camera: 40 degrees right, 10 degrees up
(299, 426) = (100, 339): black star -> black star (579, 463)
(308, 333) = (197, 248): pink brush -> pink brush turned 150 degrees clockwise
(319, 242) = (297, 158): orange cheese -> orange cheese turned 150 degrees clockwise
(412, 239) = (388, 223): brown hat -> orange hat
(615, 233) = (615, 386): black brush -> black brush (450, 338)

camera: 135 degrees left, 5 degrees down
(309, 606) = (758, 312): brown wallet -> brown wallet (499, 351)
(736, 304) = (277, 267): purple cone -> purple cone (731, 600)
...
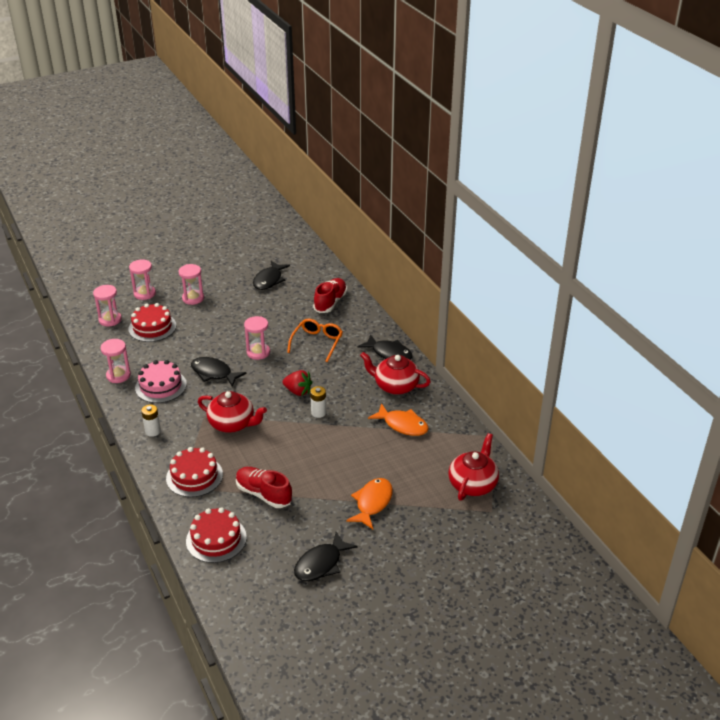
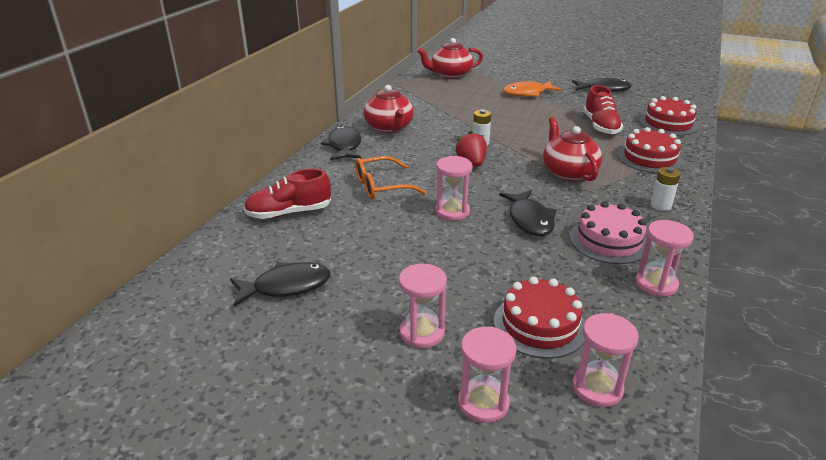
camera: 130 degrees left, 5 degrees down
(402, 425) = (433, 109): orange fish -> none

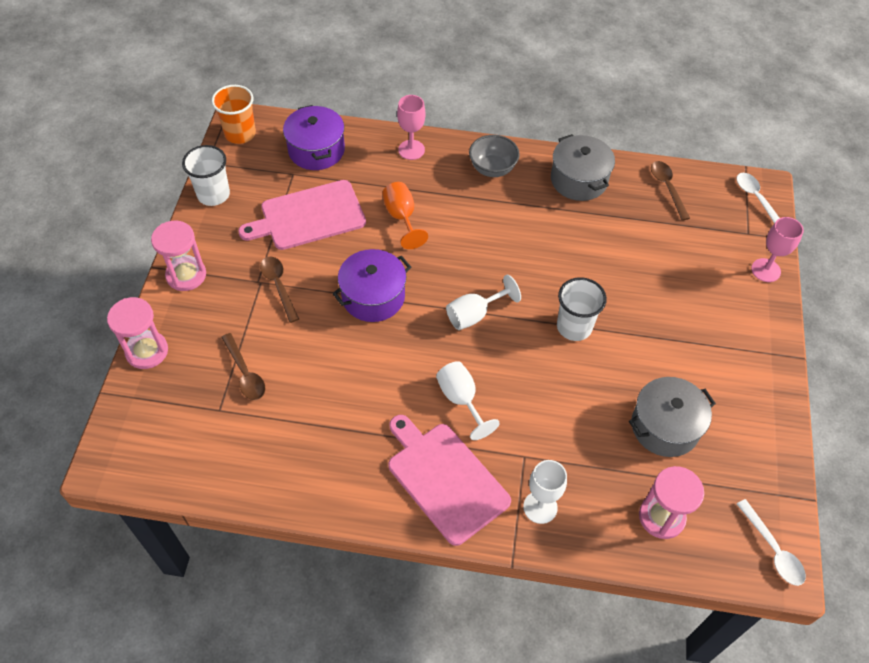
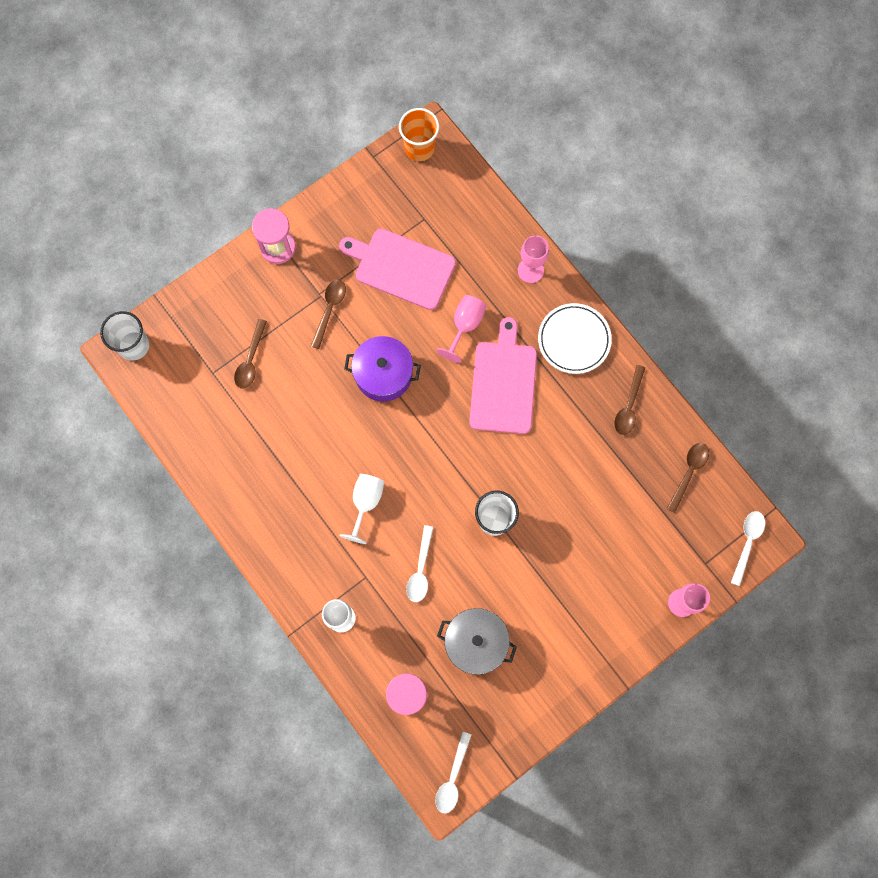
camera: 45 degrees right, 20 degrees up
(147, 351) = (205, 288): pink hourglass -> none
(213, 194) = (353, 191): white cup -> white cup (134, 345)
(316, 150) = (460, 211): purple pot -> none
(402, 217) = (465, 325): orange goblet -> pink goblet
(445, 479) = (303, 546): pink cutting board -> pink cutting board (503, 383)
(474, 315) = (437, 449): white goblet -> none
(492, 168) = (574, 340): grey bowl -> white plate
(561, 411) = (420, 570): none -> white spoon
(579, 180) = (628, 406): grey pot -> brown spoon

● WHAT YOU SHOULD DO: Within the listing above, extract exactly the lines from the line with "camera: 45 degrees right, 20 degrees up" to the line with "(579, 180) = (628, 406): grey", the two named lines included, and no others.

● ANSWER BELOW:
camera: 45 degrees right, 20 degrees up
(147, 351) = (205, 288): pink hourglass -> none
(213, 194) = (353, 191): white cup -> white cup (134, 345)
(316, 150) = (460, 211): purple pot -> none
(402, 217) = (465, 325): orange goblet -> pink goblet
(445, 479) = (303, 546): pink cutting board -> pink cutting board (503, 383)
(474, 315) = (437, 449): white goblet -> none
(492, 168) = (574, 340): grey bowl -> white plate
(561, 411) = (420, 570): none -> white spoon
(579, 180) = (628, 406): grey pot -> brown spoon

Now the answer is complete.